### Your objective
Reproduce exactly the lines below from the one containing "camera: 95 degrees left, 20 degrees up" through the one containing "none -> brown teddy bear [323,166,357,210]", including both, and nothing else.

### Available records

== Segment start ==

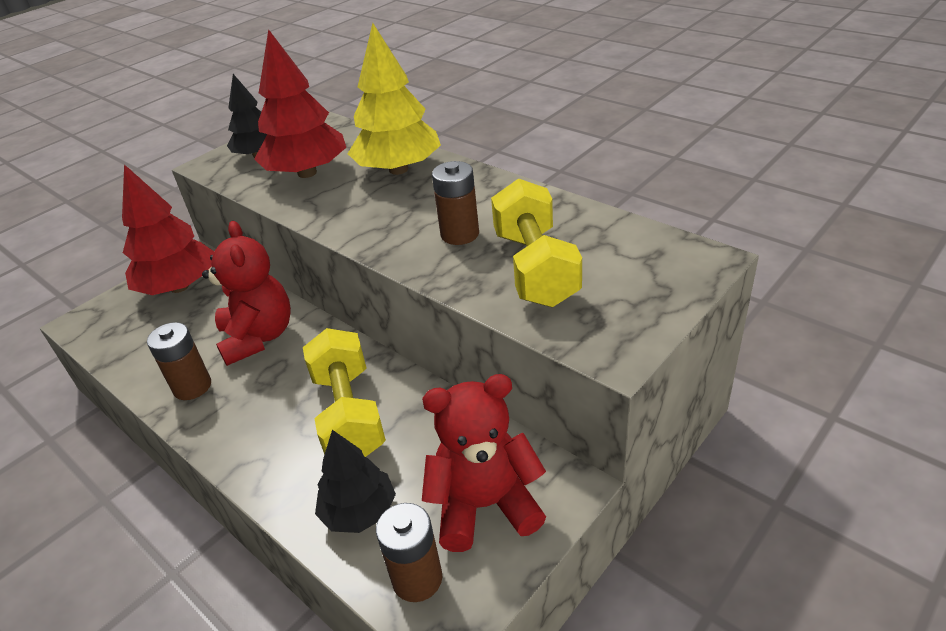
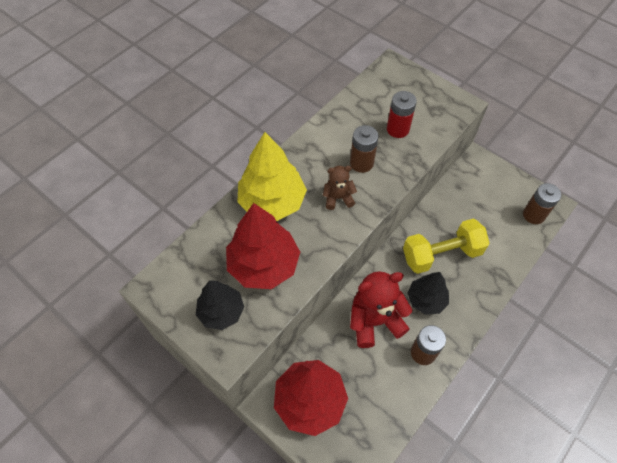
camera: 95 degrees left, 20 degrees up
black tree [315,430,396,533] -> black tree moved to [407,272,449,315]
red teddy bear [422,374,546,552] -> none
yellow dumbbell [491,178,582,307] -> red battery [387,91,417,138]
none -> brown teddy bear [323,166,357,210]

== Segment end ==
== Segment start ==

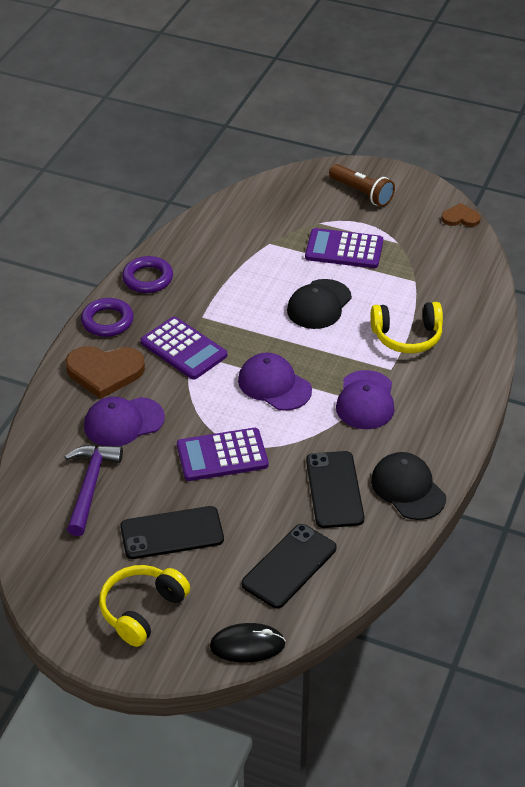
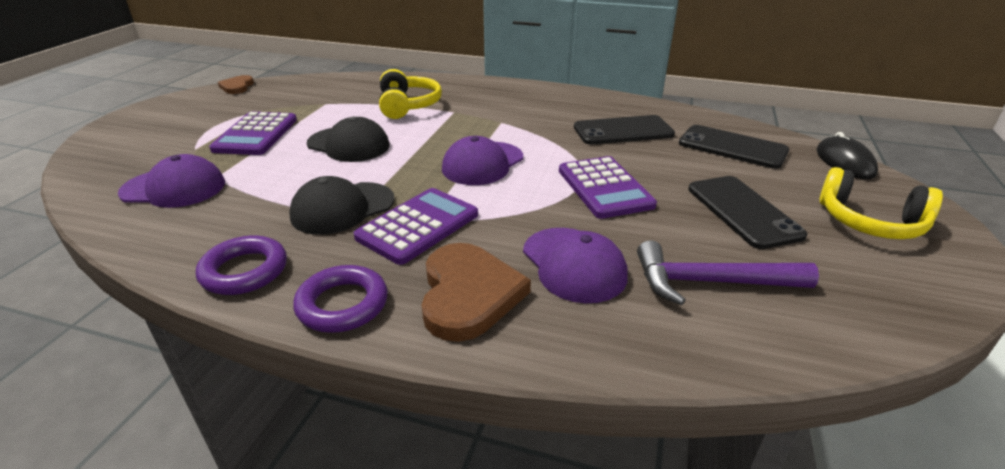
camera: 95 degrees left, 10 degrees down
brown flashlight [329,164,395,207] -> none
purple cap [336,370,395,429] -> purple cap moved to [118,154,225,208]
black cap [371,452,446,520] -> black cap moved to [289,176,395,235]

== Segment end ==
== Segment start ==

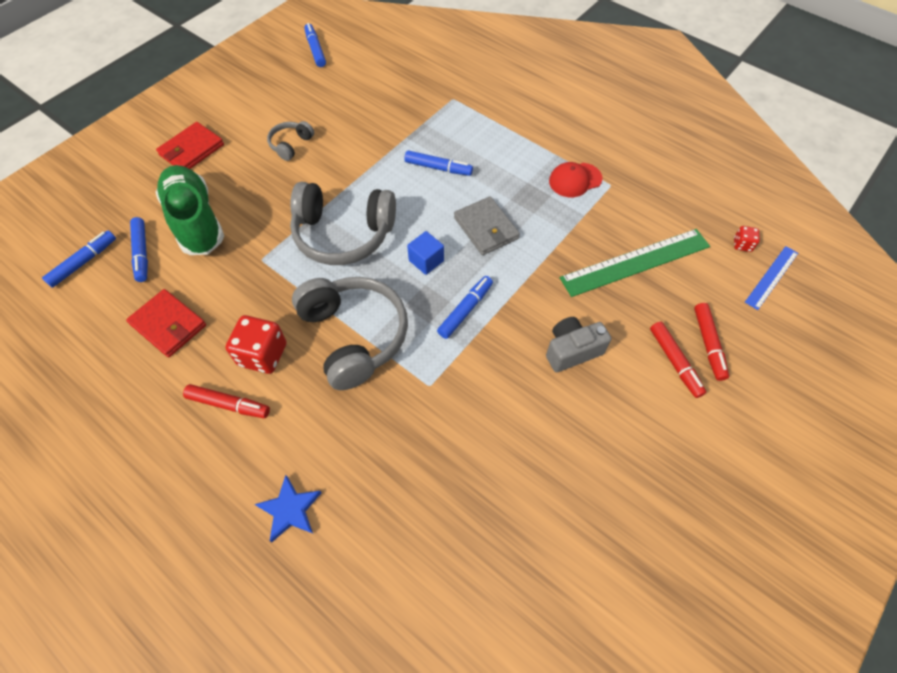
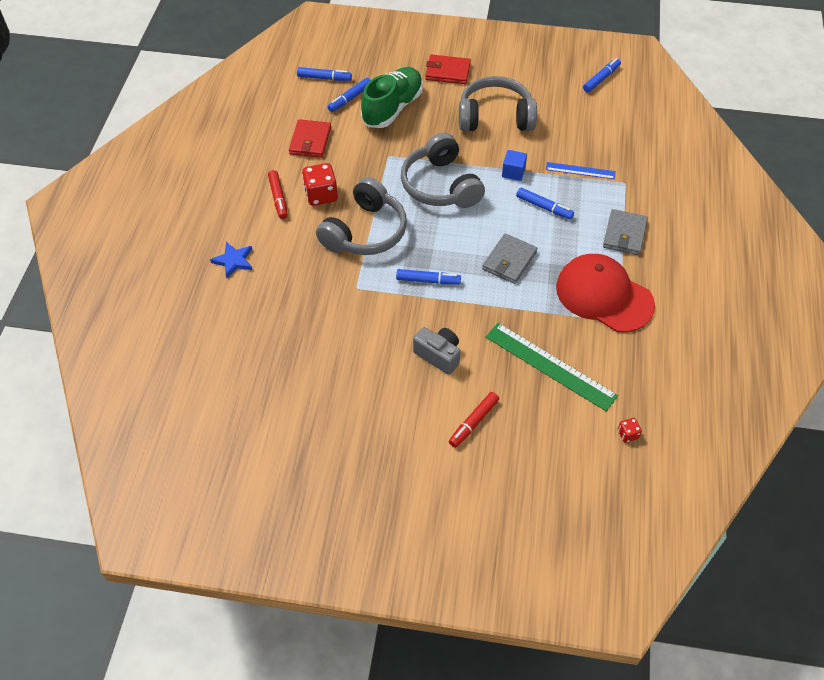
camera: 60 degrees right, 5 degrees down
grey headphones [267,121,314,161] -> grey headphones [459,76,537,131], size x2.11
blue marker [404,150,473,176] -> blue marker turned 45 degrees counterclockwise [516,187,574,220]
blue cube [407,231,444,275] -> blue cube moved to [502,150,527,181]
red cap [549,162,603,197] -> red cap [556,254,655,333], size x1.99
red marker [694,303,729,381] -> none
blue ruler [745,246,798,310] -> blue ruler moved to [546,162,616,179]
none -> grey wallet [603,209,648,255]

== Segment end ==

### Response
camera: 95 degrees left, 20 degrees up
black tree [315,430,396,533] -> black tree moved to [407,272,449,315]
red teddy bear [422,374,546,552] -> none
yellow dumbbell [491,178,582,307] -> red battery [387,91,417,138]
none -> brown teddy bear [323,166,357,210]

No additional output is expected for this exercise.